**Provided data:**
★ ★ ★ ★ ★
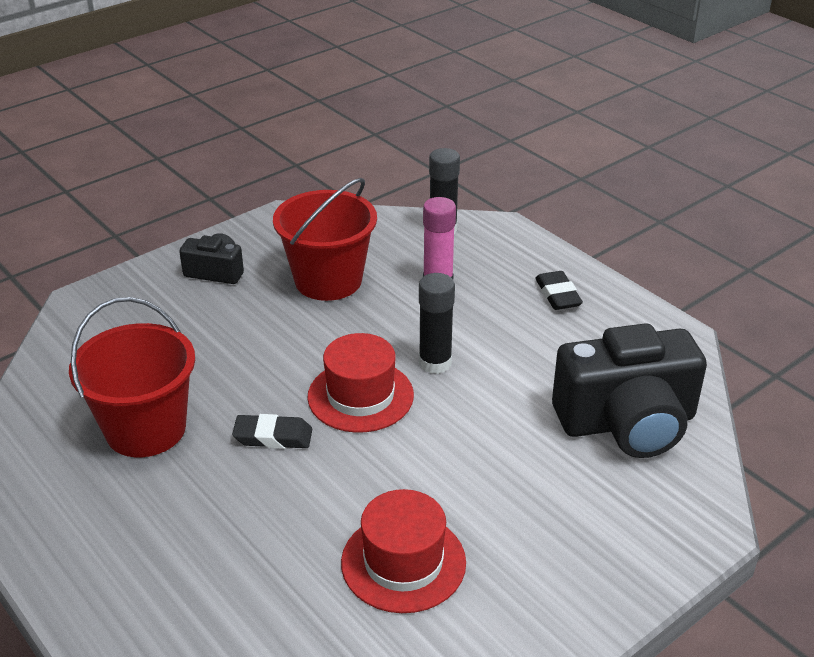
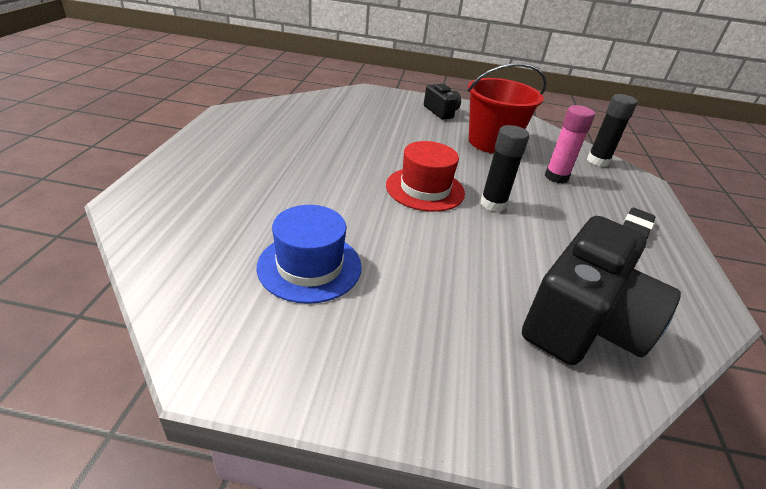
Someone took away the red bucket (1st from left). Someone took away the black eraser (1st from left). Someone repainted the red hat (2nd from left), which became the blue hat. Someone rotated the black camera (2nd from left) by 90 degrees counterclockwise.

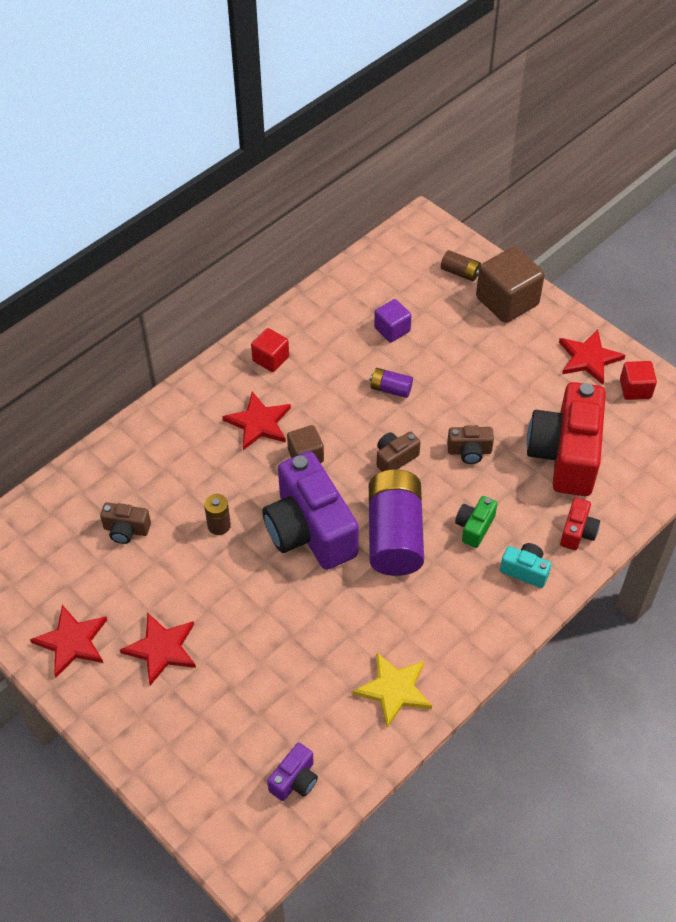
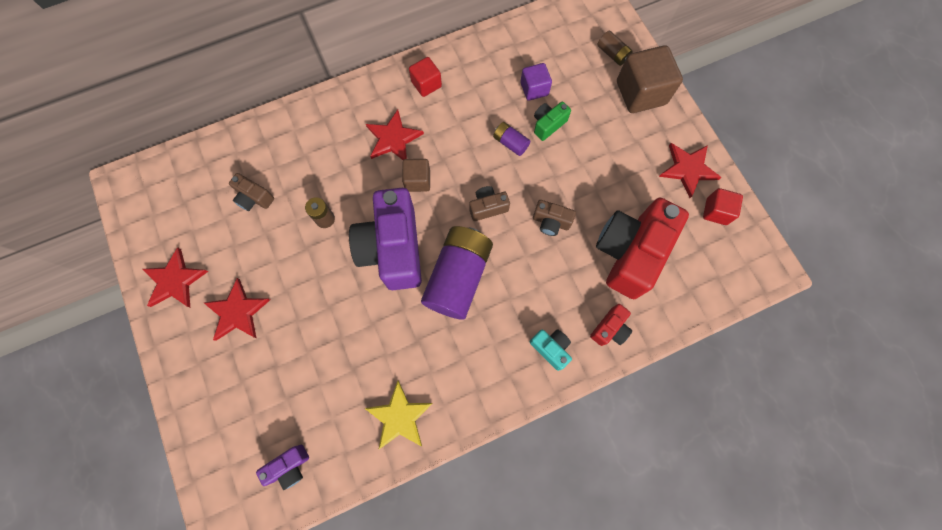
Someone carried the green camera.

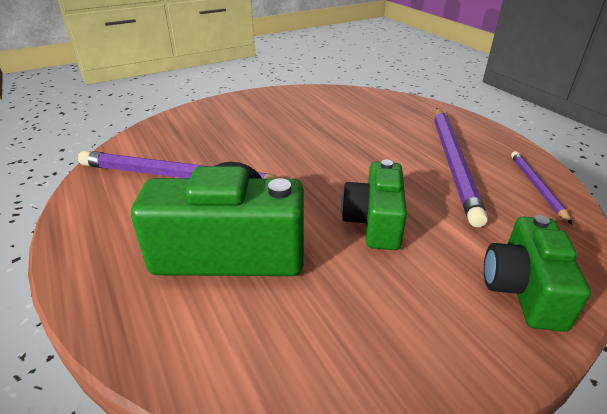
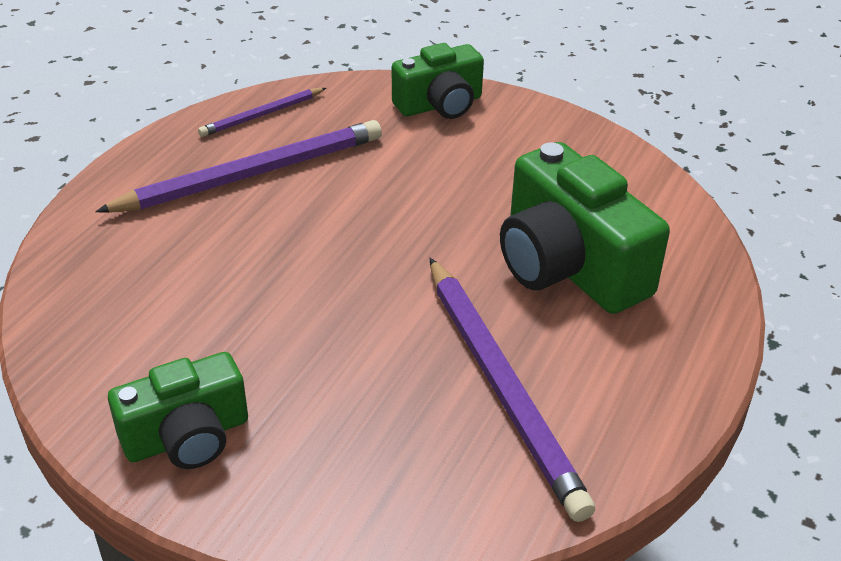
Someone carried the green camera (2nd from left in the first image).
★ ★ ★ ★ ★
**Assignment:**
Your answer must consist of every line in the listing that contains "carried".

**Task result:**
Someone carried the green camera.
Someone carried the green camera (2nd from left in the first image).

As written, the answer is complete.